RECORDS TO PROCESS:

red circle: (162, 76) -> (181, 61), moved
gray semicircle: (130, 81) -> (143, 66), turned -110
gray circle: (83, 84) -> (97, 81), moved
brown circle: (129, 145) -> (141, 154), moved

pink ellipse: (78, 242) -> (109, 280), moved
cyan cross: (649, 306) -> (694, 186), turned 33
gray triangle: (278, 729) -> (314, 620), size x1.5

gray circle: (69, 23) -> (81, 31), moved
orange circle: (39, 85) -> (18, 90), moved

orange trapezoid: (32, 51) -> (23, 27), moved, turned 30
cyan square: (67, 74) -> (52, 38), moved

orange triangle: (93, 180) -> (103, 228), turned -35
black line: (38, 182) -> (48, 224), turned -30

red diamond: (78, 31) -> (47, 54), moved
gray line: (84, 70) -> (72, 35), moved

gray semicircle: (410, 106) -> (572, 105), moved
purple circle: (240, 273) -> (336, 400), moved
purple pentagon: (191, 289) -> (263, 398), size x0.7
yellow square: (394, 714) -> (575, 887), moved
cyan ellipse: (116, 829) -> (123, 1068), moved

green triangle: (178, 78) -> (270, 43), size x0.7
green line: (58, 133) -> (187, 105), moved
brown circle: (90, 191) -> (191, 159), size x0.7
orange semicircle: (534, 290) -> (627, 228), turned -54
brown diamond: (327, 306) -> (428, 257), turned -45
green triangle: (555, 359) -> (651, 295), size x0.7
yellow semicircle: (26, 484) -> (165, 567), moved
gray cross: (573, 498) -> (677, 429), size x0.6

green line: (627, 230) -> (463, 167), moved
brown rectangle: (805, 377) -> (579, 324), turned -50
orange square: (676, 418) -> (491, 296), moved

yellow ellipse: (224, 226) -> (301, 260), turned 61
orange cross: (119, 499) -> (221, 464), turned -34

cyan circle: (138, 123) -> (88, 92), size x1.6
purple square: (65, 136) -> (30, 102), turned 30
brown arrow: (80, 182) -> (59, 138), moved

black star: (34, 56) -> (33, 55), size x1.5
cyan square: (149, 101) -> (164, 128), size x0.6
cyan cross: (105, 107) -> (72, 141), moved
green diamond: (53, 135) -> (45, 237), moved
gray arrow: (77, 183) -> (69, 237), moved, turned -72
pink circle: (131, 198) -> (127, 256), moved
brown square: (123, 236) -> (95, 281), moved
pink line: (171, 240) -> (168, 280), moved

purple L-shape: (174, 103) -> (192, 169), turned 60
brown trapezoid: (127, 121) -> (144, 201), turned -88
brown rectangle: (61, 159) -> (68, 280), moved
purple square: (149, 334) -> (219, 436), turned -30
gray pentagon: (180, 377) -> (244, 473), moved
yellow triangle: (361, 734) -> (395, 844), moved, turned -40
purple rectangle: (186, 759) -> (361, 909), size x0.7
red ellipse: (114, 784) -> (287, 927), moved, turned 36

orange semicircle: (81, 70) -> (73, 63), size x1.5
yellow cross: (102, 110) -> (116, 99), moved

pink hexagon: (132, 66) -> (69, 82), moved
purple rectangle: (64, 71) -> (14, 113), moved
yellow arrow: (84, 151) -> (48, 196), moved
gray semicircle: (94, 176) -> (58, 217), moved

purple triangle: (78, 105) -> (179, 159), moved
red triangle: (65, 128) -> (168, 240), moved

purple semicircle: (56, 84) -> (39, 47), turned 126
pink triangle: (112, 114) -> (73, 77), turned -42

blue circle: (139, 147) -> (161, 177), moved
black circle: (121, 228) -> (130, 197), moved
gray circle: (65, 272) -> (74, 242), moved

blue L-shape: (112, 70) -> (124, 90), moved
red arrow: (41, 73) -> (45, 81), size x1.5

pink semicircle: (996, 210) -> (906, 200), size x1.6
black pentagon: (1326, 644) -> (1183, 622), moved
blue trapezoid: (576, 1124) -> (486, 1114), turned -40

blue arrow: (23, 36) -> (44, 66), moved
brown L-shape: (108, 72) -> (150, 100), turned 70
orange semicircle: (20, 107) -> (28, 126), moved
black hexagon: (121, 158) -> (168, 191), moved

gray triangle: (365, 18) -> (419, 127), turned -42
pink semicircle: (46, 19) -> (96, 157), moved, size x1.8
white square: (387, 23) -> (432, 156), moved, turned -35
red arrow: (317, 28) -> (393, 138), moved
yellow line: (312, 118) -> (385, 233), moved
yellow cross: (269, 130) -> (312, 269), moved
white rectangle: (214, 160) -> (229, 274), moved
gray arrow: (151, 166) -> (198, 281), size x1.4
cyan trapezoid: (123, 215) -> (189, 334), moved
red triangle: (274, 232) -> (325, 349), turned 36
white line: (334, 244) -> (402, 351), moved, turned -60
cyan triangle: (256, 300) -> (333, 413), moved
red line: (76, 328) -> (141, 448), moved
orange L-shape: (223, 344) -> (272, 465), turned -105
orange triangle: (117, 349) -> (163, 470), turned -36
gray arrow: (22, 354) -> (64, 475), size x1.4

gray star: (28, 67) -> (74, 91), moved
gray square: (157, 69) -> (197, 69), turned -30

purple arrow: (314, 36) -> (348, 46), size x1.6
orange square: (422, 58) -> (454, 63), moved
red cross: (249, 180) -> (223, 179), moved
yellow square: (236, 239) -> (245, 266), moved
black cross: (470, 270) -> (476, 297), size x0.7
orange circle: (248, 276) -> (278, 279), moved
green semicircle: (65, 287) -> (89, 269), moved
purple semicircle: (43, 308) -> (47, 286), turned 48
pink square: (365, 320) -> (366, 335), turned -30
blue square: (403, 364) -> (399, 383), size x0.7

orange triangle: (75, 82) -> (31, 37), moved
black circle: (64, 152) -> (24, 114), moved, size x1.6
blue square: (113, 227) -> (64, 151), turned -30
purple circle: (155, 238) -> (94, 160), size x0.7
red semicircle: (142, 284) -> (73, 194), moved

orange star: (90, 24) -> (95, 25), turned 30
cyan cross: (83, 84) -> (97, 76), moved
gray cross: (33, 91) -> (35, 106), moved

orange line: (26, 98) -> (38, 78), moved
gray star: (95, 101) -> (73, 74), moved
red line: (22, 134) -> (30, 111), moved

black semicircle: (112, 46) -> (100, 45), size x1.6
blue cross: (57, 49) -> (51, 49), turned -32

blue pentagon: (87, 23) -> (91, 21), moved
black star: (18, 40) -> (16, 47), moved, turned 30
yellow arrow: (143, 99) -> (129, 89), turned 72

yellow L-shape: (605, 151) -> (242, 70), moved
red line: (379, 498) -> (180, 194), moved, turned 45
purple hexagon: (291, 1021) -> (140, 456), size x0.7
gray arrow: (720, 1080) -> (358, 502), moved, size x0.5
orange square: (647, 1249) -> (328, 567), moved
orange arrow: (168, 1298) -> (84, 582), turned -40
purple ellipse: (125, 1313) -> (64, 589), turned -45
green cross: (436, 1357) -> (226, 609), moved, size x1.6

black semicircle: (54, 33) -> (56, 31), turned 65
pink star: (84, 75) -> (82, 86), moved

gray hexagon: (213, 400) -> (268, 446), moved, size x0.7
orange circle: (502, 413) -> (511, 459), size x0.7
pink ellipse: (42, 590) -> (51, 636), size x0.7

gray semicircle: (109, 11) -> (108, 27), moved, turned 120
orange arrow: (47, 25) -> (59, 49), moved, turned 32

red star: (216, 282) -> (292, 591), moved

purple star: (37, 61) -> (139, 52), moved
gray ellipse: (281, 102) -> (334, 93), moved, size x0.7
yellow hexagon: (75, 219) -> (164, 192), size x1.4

DIRECTIONS FOR THIS TASK:
Keeping every character as it is, restate the lines above that run from the line with "yellow cross: (102, 110) -> (116, 99), moved" through the line with "red triangle: (65, 128) -> (168, 240), moved", both included, and nothing else.

WRITTEN RESPONSE:
yellow cross: (102, 110) -> (116, 99), moved

pink hexagon: (132, 66) -> (69, 82), moved
purple rectangle: (64, 71) -> (14, 113), moved
yellow arrow: (84, 151) -> (48, 196), moved
gray semicircle: (94, 176) -> (58, 217), moved

purple triangle: (78, 105) -> (179, 159), moved
red triangle: (65, 128) -> (168, 240), moved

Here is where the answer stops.